== PROBLEM DESCRIPTION ==
Transcribe every entry word for word, but skip the images.

[[ RECORDED DATA open ]]

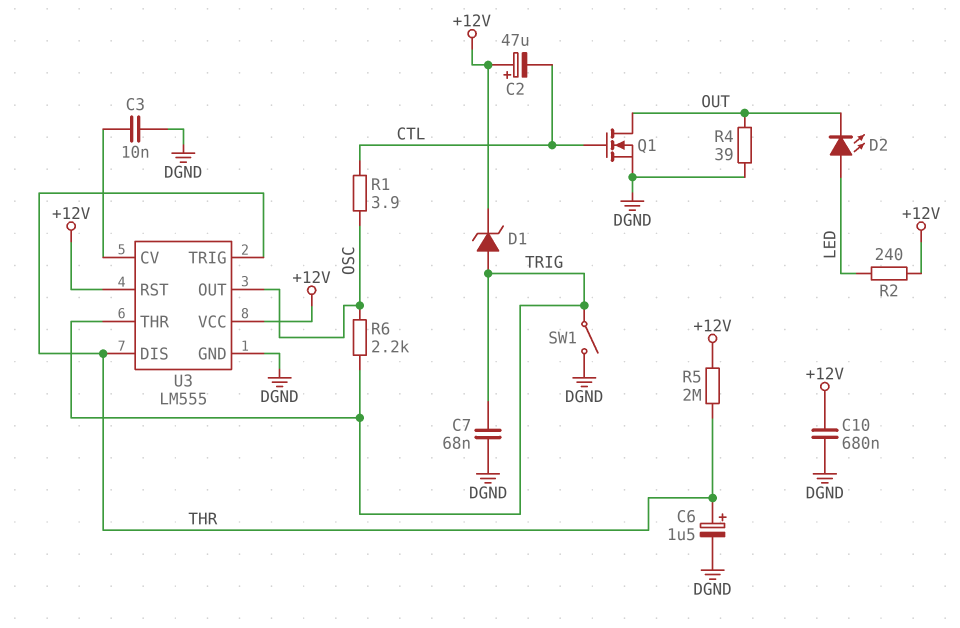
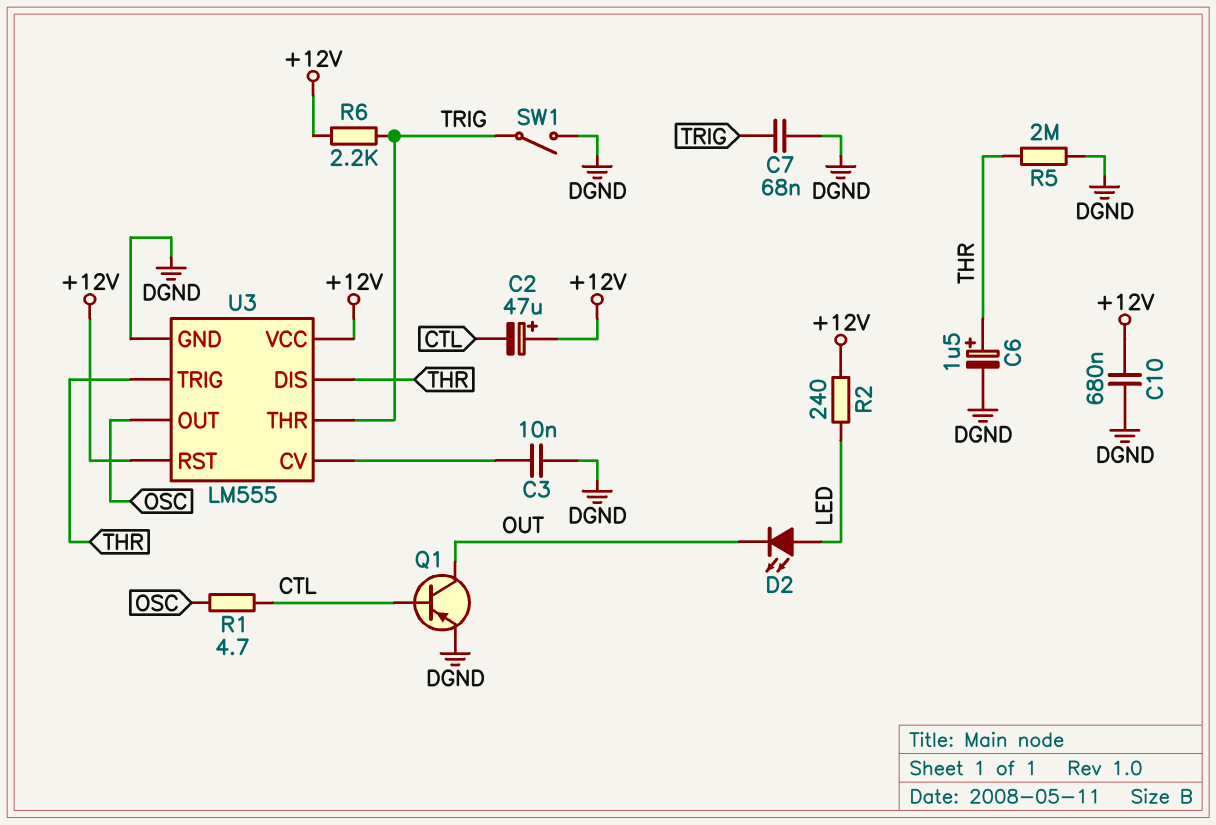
D1: zener (A TRIG, K +12V) -> none
Q1: NMOS (G CTL, D OUT, S DGND) -> PNP (B CTL, C OUT, E DGND)
R1: 3.9 (CTL, OSC) -> 4.7 (CTL, OSC)
R4: 39 (DGND, OUT) -> none
R5: 2M (+12V, THR) -> 2M (DGND, THR)
R6: 2.2k (OSC, TRIG) -> 2.2k (+12V, TRIG)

[[ RECORDED DATA closed ]]

== WRITTEN SOLUTION ==
D1: zener (A TRIG, K +12V) -> none
Q1: NMOS (G CTL, D OUT, S DGND) -> PNP (B CTL, C OUT, E DGND)
R1: 3.9 (CTL, OSC) -> 4.7 (CTL, OSC)
R4: 39 (DGND, OUT) -> none
R5: 2M (+12V, THR) -> 2M (DGND, THR)
R6: 2.2k (OSC, TRIG) -> 2.2k (+12V, TRIG)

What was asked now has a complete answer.